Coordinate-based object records
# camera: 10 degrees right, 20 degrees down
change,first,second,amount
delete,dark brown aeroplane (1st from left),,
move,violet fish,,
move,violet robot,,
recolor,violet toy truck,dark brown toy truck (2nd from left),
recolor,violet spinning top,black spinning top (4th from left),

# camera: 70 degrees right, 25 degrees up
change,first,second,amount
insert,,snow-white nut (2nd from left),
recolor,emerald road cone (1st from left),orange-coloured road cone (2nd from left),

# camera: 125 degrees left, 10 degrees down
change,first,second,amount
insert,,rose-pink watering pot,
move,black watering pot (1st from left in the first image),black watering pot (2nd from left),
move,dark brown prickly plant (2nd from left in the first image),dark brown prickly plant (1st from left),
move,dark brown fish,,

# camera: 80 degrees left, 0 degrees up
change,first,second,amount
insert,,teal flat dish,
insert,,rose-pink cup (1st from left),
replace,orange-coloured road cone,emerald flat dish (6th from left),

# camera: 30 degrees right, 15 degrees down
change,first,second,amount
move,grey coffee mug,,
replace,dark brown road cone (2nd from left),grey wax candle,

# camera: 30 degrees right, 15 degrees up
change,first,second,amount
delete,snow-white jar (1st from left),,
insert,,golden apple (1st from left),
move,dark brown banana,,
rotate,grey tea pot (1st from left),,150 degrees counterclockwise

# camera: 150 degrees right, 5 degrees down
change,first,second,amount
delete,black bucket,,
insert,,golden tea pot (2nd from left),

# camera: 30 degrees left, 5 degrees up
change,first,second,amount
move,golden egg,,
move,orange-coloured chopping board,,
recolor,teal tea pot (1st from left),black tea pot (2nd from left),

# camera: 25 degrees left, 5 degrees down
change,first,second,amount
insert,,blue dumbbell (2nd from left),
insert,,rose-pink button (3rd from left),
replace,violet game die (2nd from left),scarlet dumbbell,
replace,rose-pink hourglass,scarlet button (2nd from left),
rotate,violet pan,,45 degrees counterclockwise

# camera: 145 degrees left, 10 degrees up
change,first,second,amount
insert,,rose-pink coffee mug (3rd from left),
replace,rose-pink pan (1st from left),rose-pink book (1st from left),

* **About this task**:
Every record above must appear again in the answer, unchanged.

* **The answer**:
# camera: 10 degrees right, 20 degrees down
change,first,second,amount
delete,dark brown aeroplane (1st from left),,
move,violet fish,,
move,violet robot,,
recolor,violet toy truck,dark brown toy truck (2nd from left),
recolor,violet spinning top,black spinning top (4th from left),

# camera: 70 degrees right, 25 degrees up
change,first,second,amount
insert,,snow-white nut (2nd from left),
recolor,emerald road cone (1st from left),orange-coloured road cone (2nd from left),

# camera: 125 degrees left, 10 degrees down
change,first,second,amount
insert,,rose-pink watering pot,
move,black watering pot (1st from left in the first image),black watering pot (2nd from left),
move,dark brown prickly plant (2nd from left in the first image),dark brown prickly plant (1st from left),
move,dark brown fish,,

# camera: 80 degrees left, 0 degrees up
change,first,second,amount
insert,,teal flat dish,
insert,,rose-pink cup (1st from left),
replace,orange-coloured road cone,emerald flat dish (6th from left),

# camera: 30 degrees right, 15 degrees down
change,first,second,amount
move,grey coffee mug,,
replace,dark brown road cone (2nd from left),grey wax candle,

# camera: 30 degrees right, 15 degrees up
change,first,second,amount
delete,snow-white jar (1st from left),,
insert,,golden apple (1st from left),
move,dark brown banana,,
rotate,grey tea pot (1st from left),,150 degrees counterclockwise

# camera: 150 degrees right, 5 degrees down
change,first,second,amount
delete,black bucket,,
insert,,golden tea pot (2nd from left),

# camera: 30 degrees left, 5 degrees up
change,first,second,amount
move,golden egg,,
move,orange-coloured chopping board,,
recolor,teal tea pot (1st from left),black tea pot (2nd from left),

# camera: 25 degrees left, 5 degrees down
change,first,second,amount
insert,,blue dumbbell (2nd from left),
insert,,rose-pink button (3rd from left),
replace,violet game die (2nd from left),scarlet dumbbell,
replace,rose-pink hourglass,scarlet button (2nd from left),
rotate,violet pan,,45 degrees counterclockwise

# camera: 145 degrees left, 10 degrees up
change,first,second,amount
insert,,rose-pink coffee mug (3rd from left),
replace,rose-pink pan (1st from left),rose-pink book (1st from left),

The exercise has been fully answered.